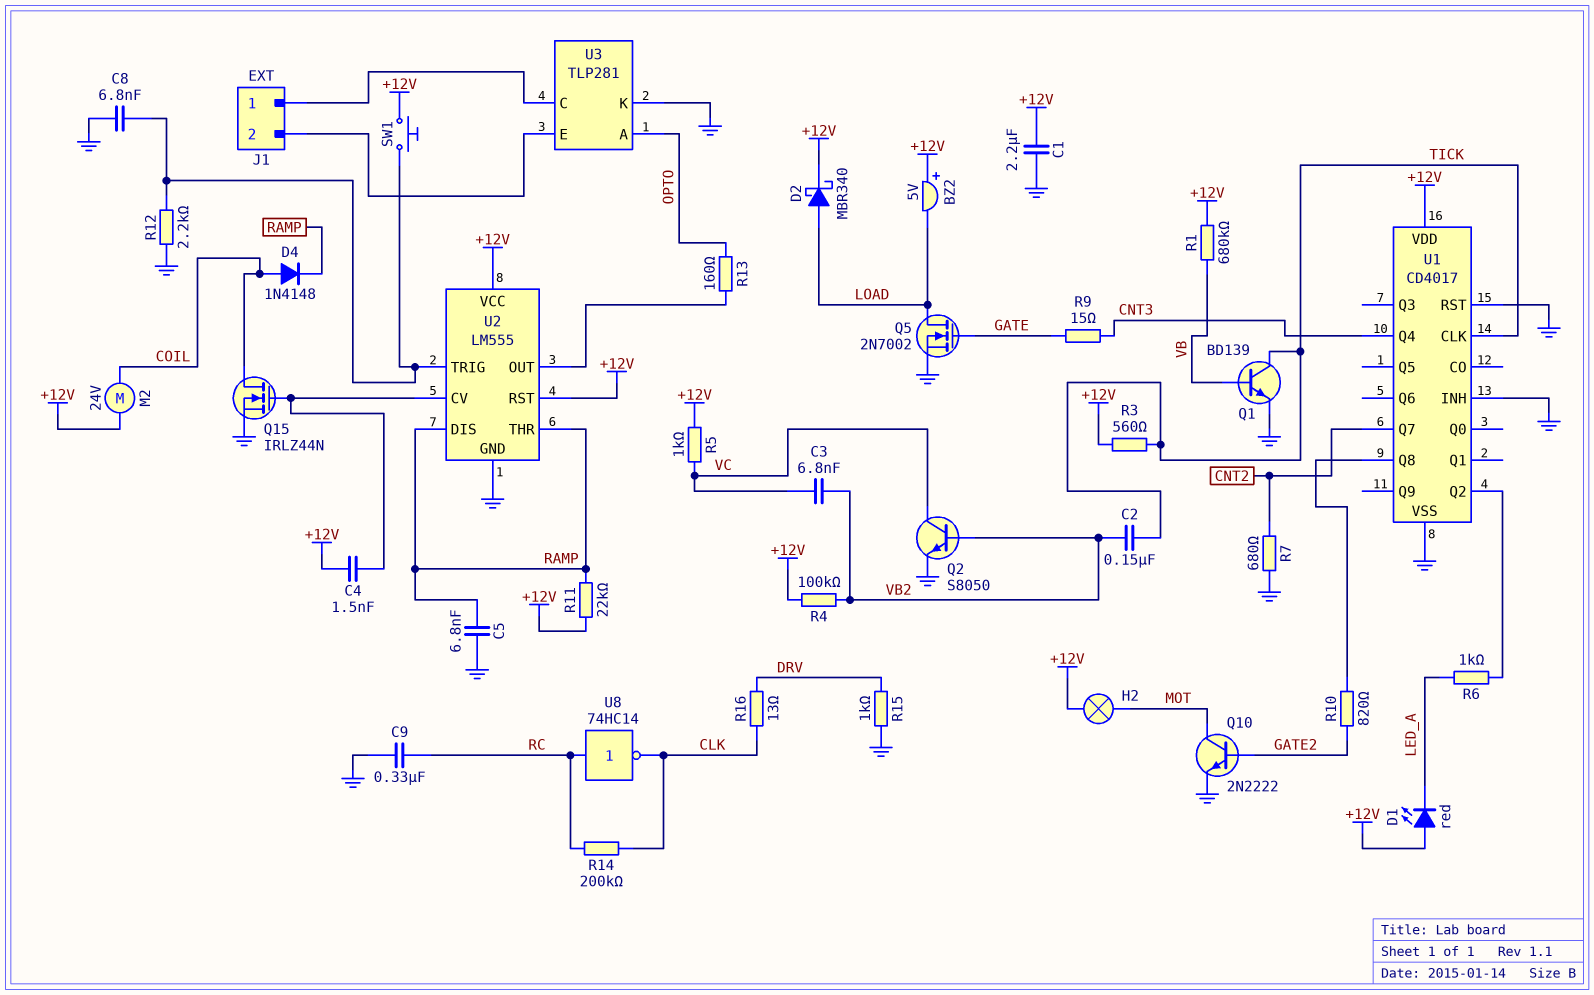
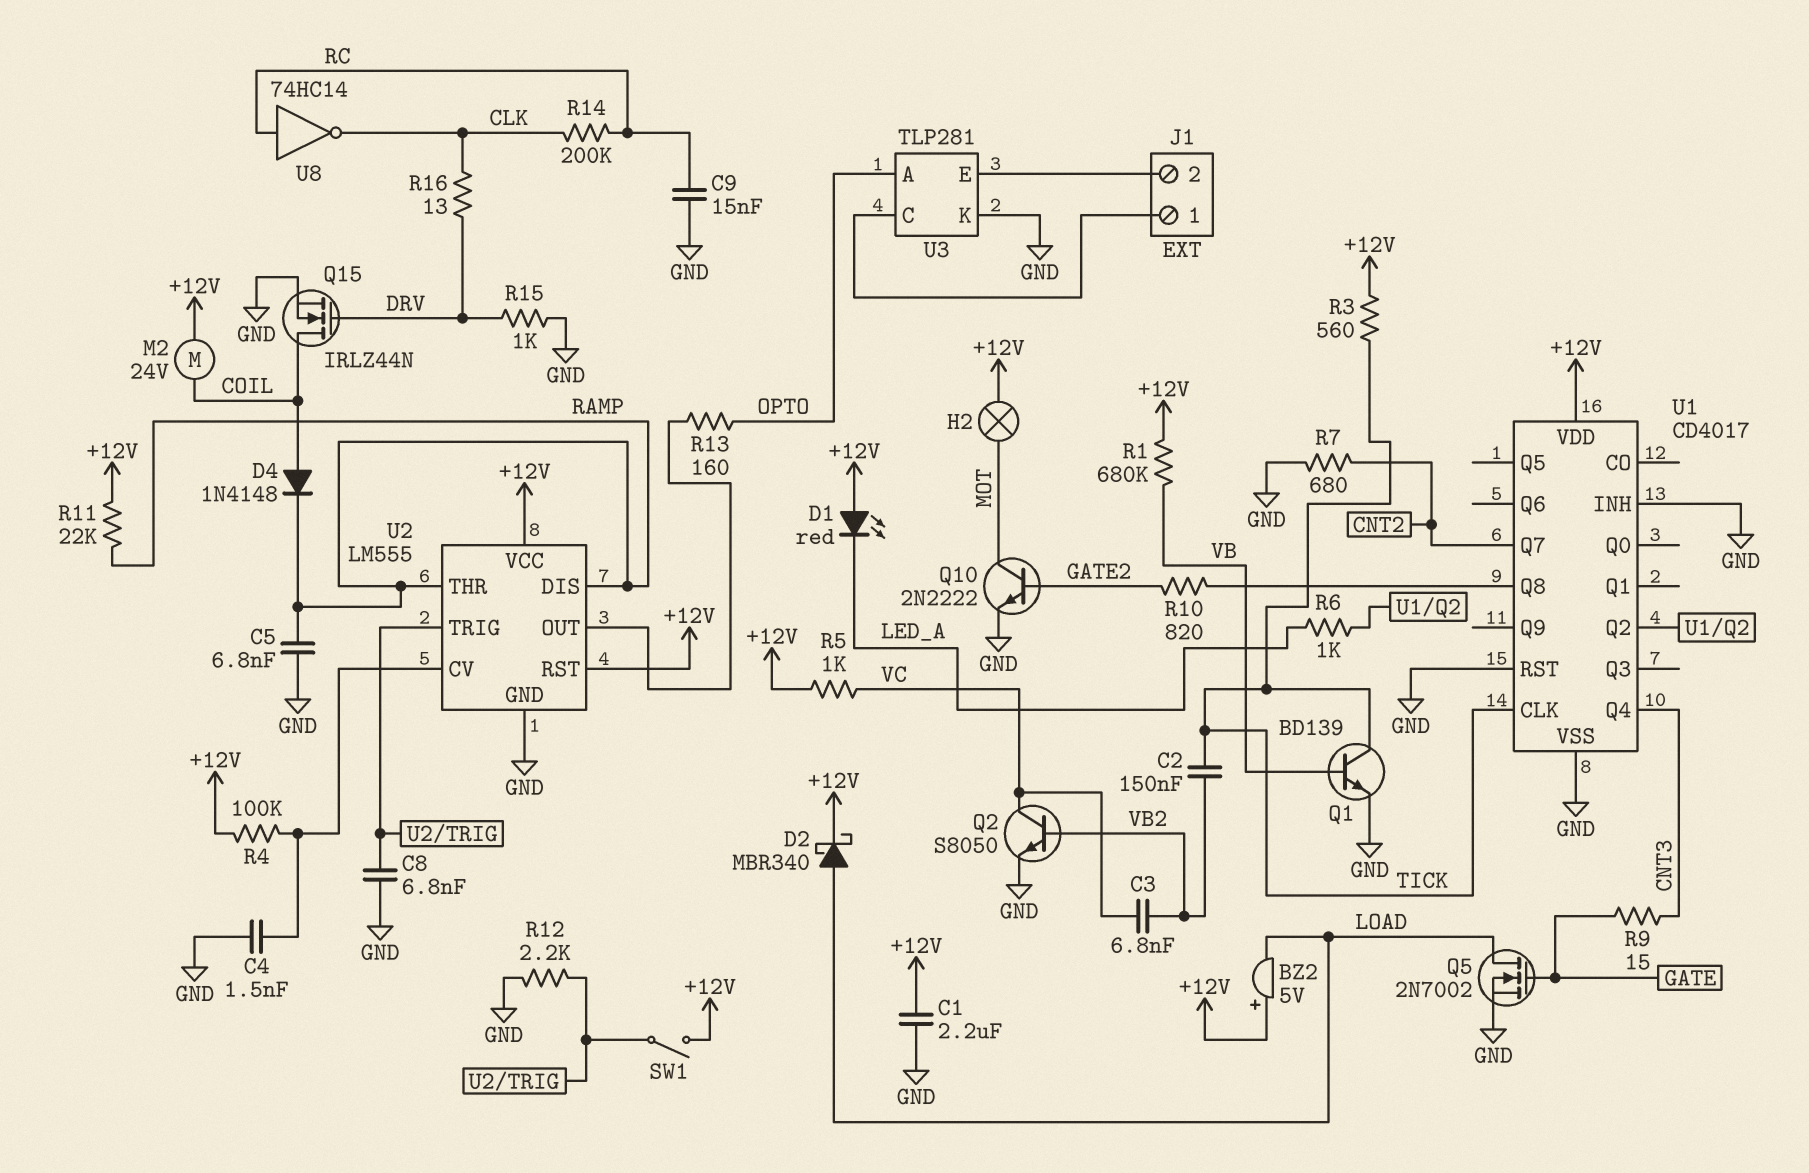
C4: 1.5nF (+12V, U2/CV) -> 1.5nF (GND, U2/CV)
C9: 330nF (GND, RC) -> 15nF (GND, RC)
Q15: NMOS IRLZ44N (G U2/CV, D COIL, S GND) -> NMOS IRLZ44N (G DRV, D COIL, S GND)
R4: 100k (+12V, VB2) -> 100k (+12V, U2/CV)
SW1: button (+12V, U2/TRIG) -> switch (+12V, U2/TRIG)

TO DO:
Your answer must be the lines from the one containing "R4: 100k (+12V, VB2) -> 100k (+12V, U2/CV)" to the last line of the entries, repeated exactly and with nothing else.

WRITTEN RESPONSE:
R4: 100k (+12V, VB2) -> 100k (+12V, U2/CV)
SW1: button (+12V, U2/TRIG) -> switch (+12V, U2/TRIG)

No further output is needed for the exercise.